Problem to solve:
Within the listing below, how many lines hold the string "soap"? Only the number is wanted.

Supplied entries:
──────

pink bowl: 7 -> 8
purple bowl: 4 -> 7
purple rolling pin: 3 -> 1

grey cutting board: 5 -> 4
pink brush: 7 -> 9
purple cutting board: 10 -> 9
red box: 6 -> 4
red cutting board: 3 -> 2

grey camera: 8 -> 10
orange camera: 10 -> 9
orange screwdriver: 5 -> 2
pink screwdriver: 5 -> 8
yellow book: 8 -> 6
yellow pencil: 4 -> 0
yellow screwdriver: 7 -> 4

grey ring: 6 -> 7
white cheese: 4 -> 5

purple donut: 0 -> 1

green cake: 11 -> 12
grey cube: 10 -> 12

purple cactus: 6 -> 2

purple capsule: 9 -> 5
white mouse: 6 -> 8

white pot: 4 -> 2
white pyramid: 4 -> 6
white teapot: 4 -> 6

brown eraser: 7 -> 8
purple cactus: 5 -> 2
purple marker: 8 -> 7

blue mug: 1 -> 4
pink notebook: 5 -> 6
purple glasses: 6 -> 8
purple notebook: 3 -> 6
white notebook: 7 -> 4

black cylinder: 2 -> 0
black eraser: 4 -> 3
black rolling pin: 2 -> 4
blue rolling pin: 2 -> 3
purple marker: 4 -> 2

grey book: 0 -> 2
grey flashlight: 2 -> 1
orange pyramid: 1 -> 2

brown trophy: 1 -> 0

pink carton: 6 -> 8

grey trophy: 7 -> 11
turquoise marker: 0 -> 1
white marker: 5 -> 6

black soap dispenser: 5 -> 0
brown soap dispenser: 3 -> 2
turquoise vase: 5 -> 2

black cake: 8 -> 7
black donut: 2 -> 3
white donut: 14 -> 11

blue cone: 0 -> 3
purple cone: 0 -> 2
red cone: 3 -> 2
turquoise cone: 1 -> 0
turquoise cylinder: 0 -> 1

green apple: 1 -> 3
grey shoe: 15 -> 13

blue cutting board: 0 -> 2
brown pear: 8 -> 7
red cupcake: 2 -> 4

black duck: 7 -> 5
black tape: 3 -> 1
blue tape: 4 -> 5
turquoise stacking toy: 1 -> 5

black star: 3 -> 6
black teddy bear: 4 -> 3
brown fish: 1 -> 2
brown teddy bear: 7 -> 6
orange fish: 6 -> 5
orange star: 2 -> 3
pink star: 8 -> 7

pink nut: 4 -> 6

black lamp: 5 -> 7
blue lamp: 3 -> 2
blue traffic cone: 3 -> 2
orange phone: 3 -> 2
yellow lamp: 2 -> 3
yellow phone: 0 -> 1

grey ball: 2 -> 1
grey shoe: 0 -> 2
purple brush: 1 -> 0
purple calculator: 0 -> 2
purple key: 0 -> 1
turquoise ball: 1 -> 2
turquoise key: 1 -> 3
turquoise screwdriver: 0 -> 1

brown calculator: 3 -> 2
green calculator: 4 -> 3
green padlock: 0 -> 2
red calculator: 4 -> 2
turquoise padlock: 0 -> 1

──────

The answer:
2